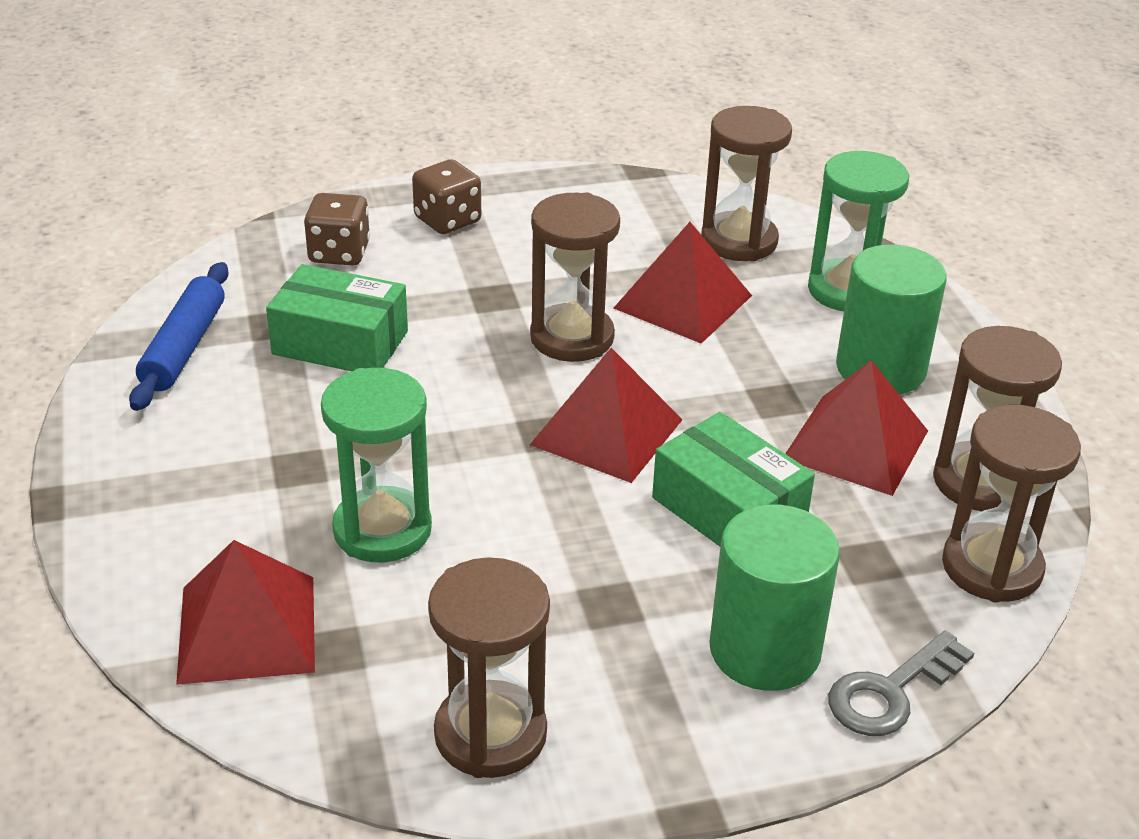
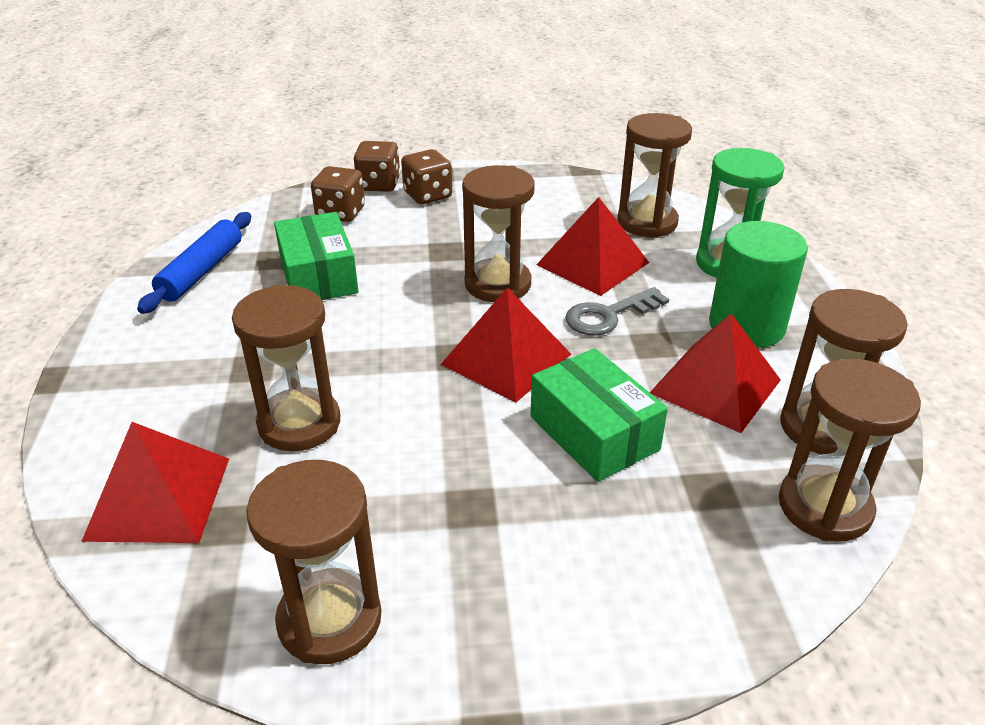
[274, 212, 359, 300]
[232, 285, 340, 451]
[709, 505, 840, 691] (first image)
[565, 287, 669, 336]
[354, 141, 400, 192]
• • •
→ Task brief
Lines from the one holding "[709, 505, 840, 691] (first image)" through the end of the material above should be output exactly, and all others skipped.

→ Solution for this problem
[709, 505, 840, 691] (first image)
[565, 287, 669, 336]
[354, 141, 400, 192]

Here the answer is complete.